Both the line containing "(437, 298) = (377, 129): none -> grey drum" and the line containing "(801, 410) = (624, 293): yellow" belong to the span. Output exactly that span from the listing below, and nothing outside it.
── WORKING DATA
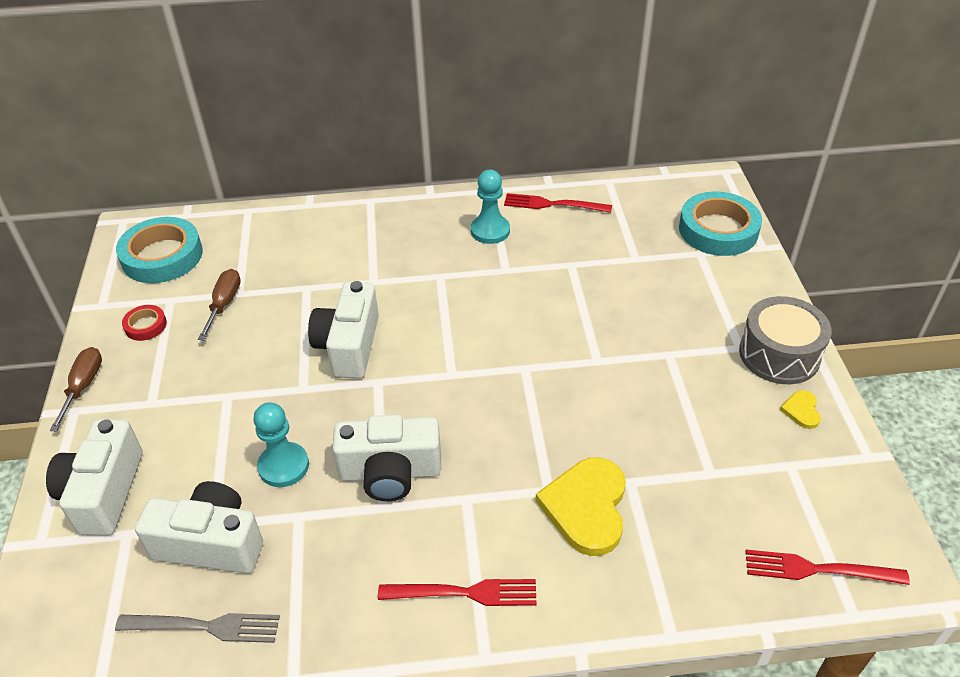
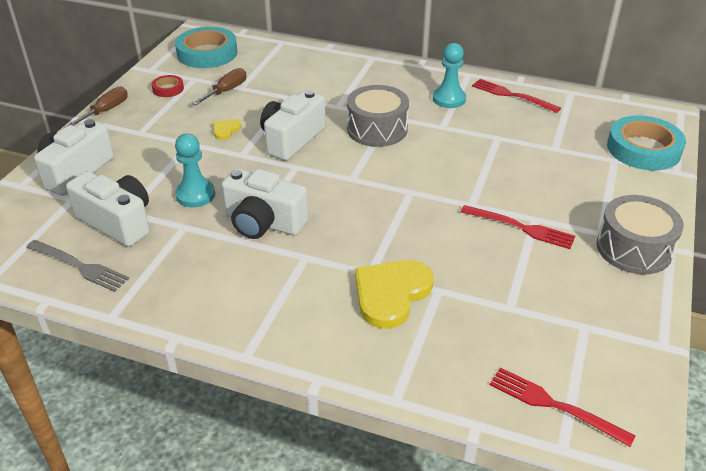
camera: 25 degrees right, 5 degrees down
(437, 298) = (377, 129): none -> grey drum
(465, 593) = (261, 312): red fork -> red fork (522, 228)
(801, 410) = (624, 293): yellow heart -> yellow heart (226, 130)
────
── WORKING DATA
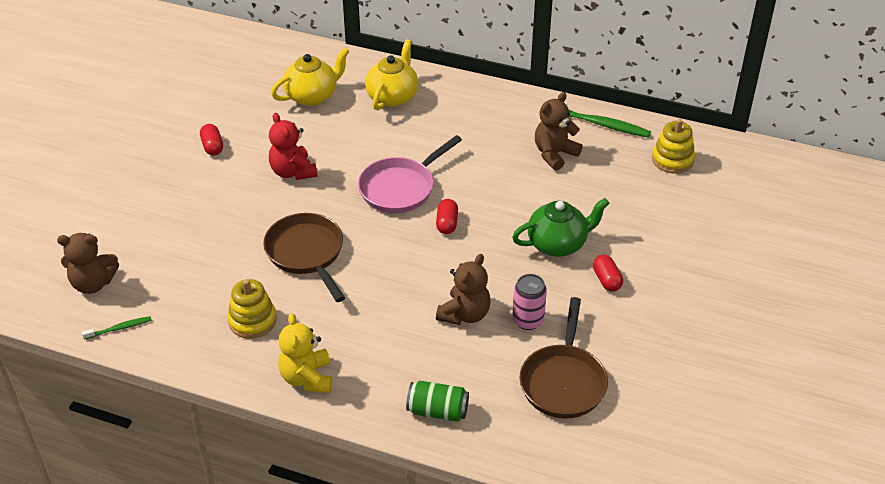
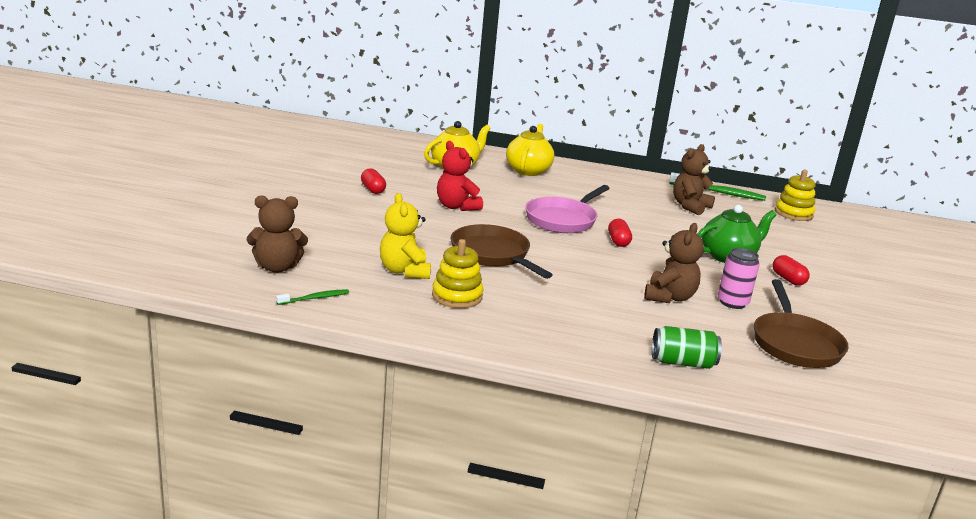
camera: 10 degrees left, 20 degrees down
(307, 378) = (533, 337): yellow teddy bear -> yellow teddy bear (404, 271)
────
FINISHED EXERCISE:
(437, 298) = (377, 129): none -> grey drum
(465, 593) = (261, 312): red fork -> red fork (522, 228)
(801, 410) = (624, 293): yellow heart -> yellow heart (226, 130)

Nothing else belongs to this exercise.